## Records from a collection
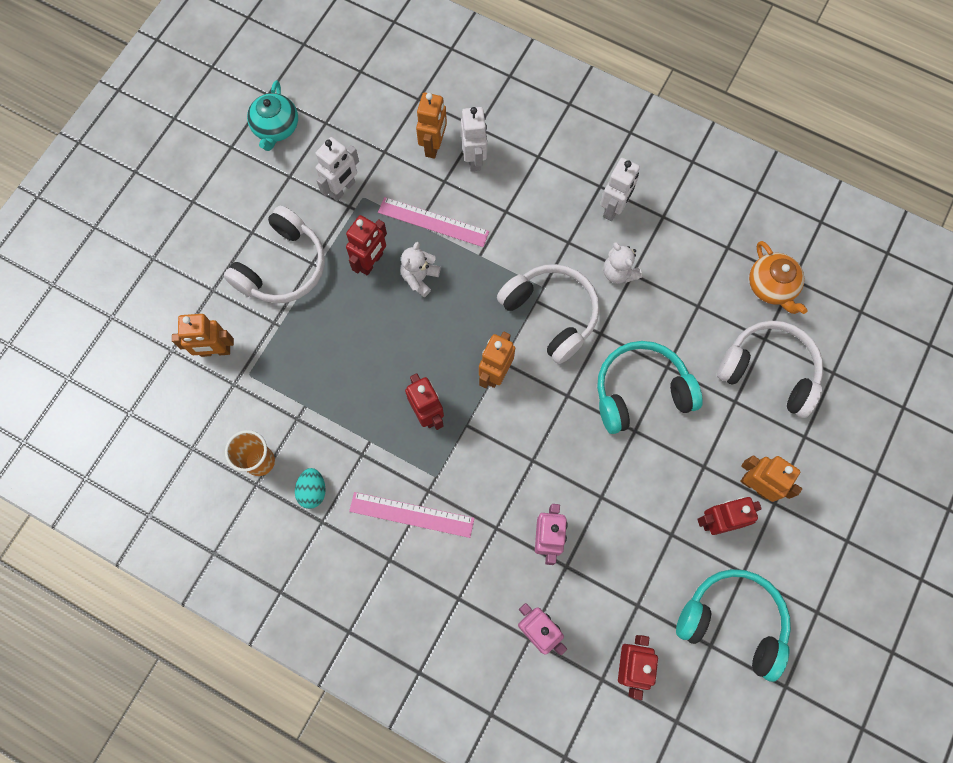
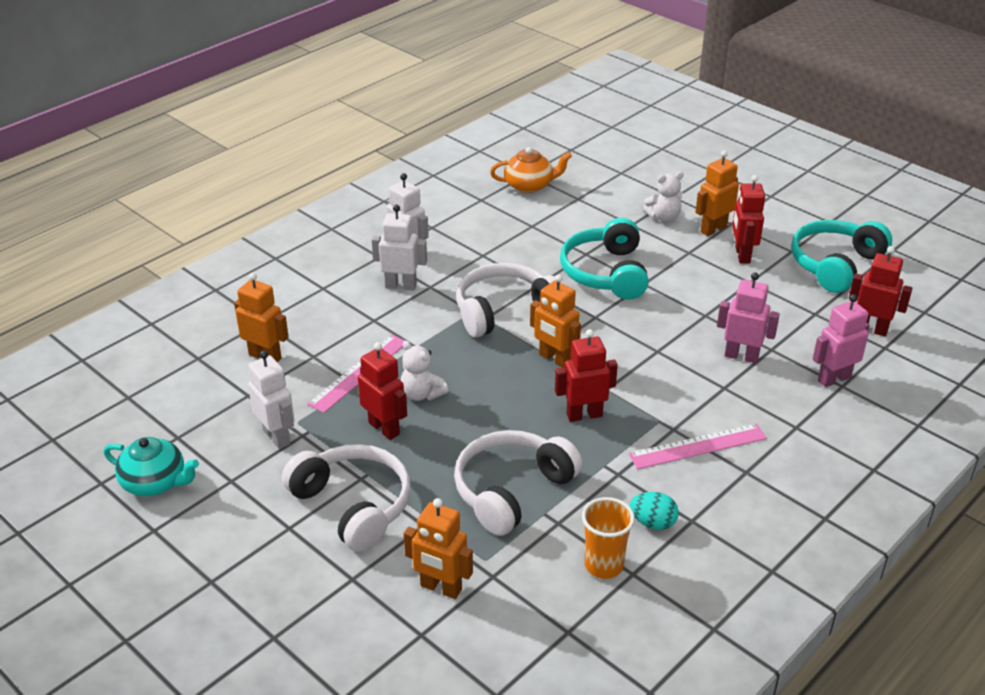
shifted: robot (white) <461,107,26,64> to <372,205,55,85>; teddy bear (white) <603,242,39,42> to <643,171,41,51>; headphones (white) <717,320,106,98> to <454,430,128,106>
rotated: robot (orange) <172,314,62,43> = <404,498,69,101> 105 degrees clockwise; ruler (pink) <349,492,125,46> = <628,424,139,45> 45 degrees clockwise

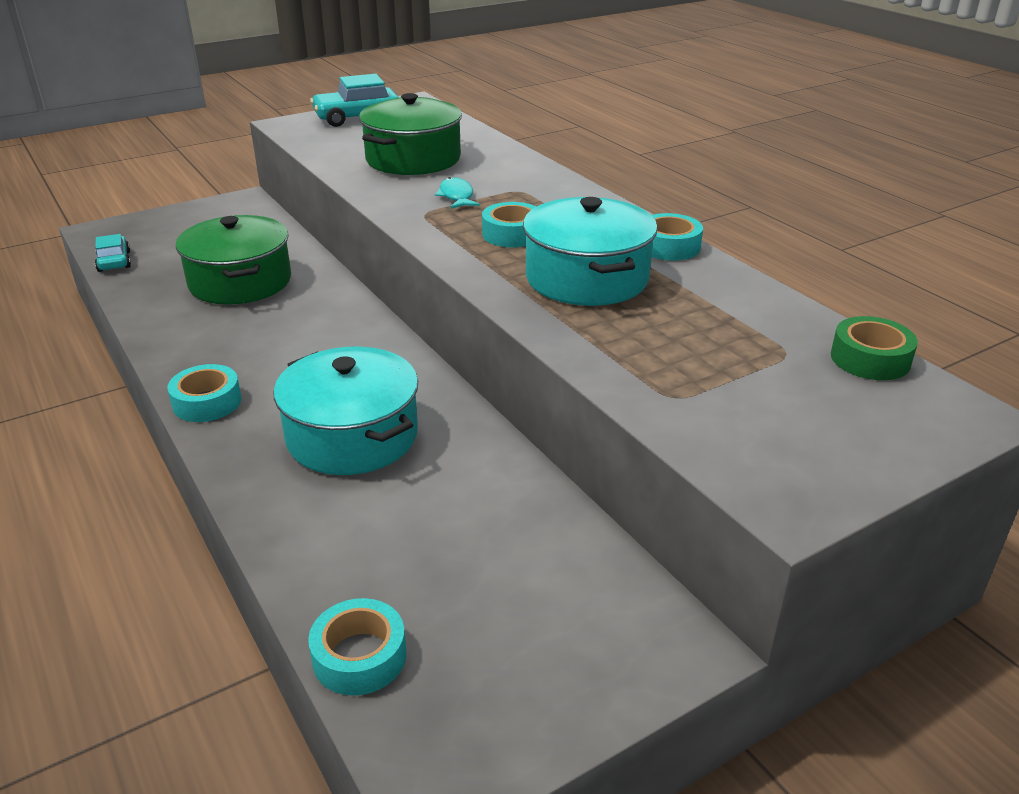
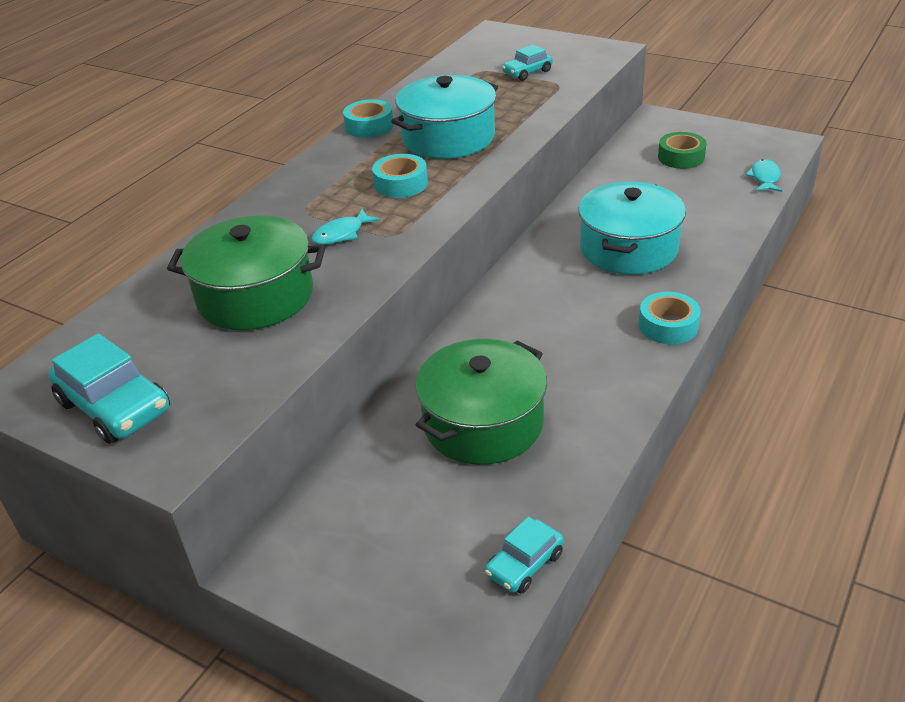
new: car (turquoise) <502,44,51,37>
shifted: tape (green) <831,316,87,64> to <658,132,49,37>
swapped: tape (turquoise) <308,598,98,98> to fish (turquoise) <746,159,36,33>

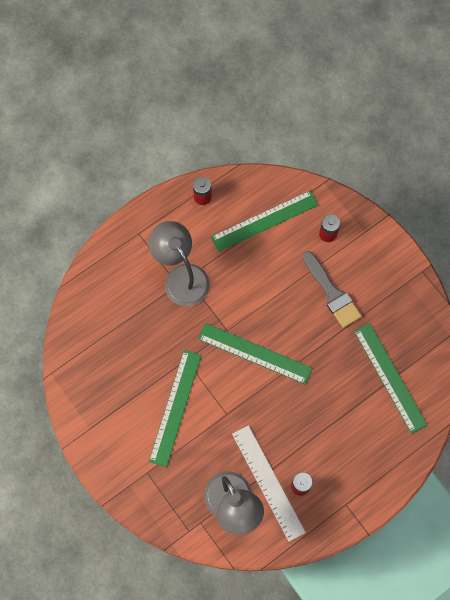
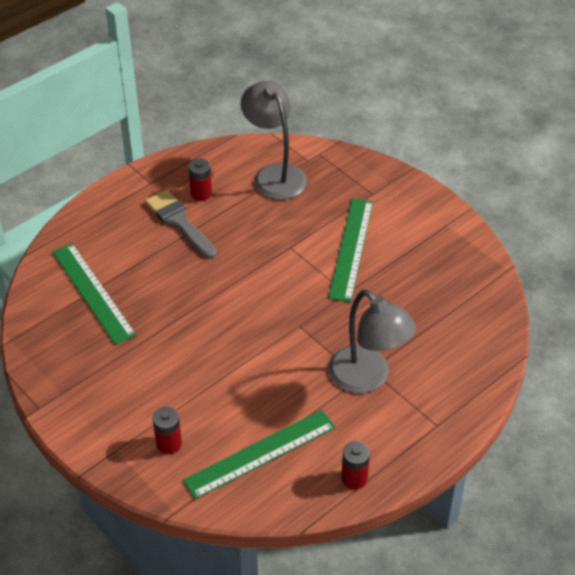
gone: ruler (green) <198,323,114,61>; ruler (white) <232,425,74,117>
shifted: brush (grey) <303,251,59,77> to <145,190,72,69>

## Exercise instructions
If an entry contains a picture, leave it out and repeat the rest exactly.

## Answer for the task
shifted: robot (white) <461,107,26,64> to <372,205,55,85>; teddy bear (white) <603,242,39,42> to <643,171,41,51>; headphones (white) <717,320,106,98> to <454,430,128,106>
rotated: robot (orange) <172,314,62,43> = <404,498,69,101> 105 degrees clockwise; ruler (pink) <349,492,125,46> = <628,424,139,45> 45 degrees clockwise

new: car (turquoise) <502,44,51,37>
shifted: tape (green) <831,316,87,64> to <658,132,49,37>
swapped: tape (turquoise) <308,598,98,98> to fish (turquoise) <746,159,36,33>

gone: ruler (green) <198,323,114,61>; ruler (white) <232,425,74,117>
shifted: brush (grey) <303,251,59,77> to <145,190,72,69>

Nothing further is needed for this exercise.